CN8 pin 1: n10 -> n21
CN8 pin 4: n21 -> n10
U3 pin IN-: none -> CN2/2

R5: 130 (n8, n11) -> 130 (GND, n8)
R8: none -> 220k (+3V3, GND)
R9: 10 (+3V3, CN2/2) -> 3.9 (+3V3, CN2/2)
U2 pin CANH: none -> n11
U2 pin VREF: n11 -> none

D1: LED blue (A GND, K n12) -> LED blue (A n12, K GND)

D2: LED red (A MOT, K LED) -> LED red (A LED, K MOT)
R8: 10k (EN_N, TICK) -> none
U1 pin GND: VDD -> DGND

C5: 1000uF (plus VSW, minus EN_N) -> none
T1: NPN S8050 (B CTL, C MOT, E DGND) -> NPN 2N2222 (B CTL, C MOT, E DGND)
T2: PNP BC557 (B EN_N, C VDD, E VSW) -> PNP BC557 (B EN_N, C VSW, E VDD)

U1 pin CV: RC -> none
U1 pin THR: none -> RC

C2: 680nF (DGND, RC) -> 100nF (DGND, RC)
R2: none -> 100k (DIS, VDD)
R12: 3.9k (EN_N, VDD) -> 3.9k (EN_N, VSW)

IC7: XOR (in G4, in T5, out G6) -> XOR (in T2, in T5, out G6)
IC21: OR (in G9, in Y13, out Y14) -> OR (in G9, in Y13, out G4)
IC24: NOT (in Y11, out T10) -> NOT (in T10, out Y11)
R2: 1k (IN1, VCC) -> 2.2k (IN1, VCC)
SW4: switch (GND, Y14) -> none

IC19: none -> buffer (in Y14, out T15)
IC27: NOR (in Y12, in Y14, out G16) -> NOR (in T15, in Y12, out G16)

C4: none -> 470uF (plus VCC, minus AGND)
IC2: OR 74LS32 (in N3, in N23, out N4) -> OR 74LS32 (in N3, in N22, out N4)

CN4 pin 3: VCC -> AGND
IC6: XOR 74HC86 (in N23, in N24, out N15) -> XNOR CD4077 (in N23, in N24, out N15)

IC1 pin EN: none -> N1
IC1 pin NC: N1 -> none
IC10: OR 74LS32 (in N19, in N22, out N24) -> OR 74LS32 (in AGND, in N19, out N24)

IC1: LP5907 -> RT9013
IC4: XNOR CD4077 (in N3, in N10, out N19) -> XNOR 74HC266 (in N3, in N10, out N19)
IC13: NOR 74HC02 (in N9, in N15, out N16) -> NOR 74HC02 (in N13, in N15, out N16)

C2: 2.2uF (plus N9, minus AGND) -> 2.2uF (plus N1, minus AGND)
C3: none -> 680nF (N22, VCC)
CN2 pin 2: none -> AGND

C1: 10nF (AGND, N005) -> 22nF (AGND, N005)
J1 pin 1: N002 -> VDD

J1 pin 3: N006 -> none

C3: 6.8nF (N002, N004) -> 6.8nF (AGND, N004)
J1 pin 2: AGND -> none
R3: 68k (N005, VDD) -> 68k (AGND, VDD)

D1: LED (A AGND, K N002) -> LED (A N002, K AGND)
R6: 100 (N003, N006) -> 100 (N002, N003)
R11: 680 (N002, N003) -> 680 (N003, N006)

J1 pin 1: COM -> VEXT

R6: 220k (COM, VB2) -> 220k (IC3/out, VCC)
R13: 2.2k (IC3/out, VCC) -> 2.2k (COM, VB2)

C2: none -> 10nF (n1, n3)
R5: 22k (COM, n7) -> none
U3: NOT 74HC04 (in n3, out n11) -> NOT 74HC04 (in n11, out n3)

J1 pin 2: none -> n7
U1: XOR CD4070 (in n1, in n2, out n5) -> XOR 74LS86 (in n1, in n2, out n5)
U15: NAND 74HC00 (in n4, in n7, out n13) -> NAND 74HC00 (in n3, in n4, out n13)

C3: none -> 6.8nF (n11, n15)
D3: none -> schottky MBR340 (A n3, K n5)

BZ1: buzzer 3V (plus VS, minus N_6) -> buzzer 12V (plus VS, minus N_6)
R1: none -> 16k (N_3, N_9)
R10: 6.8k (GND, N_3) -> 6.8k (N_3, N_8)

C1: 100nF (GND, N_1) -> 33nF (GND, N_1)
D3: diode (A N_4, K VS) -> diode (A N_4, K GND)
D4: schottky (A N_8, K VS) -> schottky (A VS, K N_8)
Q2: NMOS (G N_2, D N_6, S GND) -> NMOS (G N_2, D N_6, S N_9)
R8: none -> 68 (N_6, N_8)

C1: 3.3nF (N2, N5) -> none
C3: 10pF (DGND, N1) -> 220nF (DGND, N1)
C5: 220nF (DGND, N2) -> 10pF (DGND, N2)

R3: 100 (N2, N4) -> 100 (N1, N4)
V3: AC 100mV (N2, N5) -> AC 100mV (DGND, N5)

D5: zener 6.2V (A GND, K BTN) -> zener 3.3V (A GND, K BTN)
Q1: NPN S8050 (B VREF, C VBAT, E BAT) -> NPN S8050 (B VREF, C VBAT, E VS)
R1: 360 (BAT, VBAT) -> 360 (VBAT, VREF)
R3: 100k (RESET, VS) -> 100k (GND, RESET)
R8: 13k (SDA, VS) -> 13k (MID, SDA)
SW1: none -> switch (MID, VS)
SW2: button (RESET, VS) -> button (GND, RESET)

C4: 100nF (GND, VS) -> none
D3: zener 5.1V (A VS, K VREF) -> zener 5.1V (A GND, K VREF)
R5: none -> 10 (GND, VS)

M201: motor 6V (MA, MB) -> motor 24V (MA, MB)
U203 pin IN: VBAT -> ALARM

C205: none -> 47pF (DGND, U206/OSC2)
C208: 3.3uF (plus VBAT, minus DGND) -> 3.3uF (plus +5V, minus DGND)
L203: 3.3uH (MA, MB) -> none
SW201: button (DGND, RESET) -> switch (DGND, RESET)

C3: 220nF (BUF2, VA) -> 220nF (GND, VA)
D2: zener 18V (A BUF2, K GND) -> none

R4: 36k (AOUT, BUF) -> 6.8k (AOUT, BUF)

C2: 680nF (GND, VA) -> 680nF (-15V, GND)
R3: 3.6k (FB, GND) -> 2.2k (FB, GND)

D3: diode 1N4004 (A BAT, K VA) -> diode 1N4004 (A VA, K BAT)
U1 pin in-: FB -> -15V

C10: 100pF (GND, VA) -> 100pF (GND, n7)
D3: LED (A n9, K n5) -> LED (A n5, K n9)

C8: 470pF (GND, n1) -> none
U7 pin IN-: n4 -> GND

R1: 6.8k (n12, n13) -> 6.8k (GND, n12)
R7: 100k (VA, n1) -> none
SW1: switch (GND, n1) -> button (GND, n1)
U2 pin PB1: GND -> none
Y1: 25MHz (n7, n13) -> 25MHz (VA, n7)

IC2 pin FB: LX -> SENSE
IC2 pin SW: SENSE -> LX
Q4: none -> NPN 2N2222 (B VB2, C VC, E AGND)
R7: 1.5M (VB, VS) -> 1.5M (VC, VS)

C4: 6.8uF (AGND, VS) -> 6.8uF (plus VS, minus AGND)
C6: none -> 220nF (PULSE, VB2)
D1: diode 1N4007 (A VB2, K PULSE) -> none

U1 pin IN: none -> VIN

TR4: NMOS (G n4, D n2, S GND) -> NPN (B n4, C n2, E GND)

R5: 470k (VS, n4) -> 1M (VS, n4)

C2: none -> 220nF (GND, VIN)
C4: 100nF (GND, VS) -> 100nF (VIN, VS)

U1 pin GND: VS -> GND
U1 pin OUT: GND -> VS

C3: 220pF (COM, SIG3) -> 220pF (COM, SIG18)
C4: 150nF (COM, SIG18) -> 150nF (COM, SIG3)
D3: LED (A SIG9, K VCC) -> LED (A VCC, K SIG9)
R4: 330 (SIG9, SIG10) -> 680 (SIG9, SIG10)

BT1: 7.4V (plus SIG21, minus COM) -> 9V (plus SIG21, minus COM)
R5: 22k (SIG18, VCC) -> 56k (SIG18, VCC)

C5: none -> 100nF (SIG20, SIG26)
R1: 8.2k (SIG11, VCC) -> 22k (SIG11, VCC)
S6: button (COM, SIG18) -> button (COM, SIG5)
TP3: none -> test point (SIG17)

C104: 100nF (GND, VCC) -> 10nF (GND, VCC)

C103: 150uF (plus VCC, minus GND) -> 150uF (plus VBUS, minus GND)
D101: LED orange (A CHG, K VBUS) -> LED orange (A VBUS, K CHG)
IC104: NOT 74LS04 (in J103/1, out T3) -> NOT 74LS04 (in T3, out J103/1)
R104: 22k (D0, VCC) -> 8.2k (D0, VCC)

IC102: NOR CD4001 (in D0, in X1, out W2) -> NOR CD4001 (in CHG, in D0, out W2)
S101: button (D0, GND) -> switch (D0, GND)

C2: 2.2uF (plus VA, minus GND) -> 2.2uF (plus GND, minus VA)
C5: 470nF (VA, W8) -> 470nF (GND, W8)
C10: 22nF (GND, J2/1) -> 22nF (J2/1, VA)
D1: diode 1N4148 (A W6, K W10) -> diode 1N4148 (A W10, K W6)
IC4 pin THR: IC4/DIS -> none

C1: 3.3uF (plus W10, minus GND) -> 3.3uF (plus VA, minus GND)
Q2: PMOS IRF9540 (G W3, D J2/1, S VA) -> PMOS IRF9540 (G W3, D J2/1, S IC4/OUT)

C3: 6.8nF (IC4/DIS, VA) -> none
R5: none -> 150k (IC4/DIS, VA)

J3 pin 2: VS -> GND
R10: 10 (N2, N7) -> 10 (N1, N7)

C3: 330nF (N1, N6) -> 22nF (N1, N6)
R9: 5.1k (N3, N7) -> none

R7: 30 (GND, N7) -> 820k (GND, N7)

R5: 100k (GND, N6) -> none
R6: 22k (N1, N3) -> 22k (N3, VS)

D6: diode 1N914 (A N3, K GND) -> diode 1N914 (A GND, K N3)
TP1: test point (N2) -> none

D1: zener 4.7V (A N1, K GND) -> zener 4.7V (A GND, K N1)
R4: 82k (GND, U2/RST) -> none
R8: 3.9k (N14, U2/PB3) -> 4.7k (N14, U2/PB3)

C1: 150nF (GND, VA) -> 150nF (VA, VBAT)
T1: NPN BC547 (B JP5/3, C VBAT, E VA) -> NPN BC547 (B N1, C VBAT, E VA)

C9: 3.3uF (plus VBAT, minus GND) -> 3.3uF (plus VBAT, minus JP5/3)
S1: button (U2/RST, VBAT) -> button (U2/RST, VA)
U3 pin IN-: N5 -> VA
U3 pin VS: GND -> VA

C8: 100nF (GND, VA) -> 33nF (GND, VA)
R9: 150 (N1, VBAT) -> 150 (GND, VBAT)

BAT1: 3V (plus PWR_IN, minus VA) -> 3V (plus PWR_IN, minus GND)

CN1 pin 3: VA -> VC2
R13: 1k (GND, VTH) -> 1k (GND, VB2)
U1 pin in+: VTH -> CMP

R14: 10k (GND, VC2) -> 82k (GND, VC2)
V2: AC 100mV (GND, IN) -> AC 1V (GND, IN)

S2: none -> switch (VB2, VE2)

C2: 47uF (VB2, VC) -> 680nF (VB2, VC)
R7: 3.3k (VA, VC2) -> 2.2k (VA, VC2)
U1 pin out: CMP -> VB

- - - - -

▶ [Description of the task]: Using the entries shown above, reproduce verbatim the lines from the line bearing "BZ1: buzzer 3V" to the line bearing "D4: schottky (A", inclusive.

▶ [Written response]:
BZ1: buzzer 3V (plus VS, minus N_6) -> buzzer 12V (plus VS, minus N_6)
R1: none -> 16k (N_3, N_9)
R10: 6.8k (GND, N_3) -> 6.8k (N_3, N_8)

C1: 100nF (GND, N_1) -> 33nF (GND, N_1)
D3: diode (A N_4, K VS) -> diode (A N_4, K GND)
D4: schottky (A N_8, K VS) -> schottky (A VS, K N_8)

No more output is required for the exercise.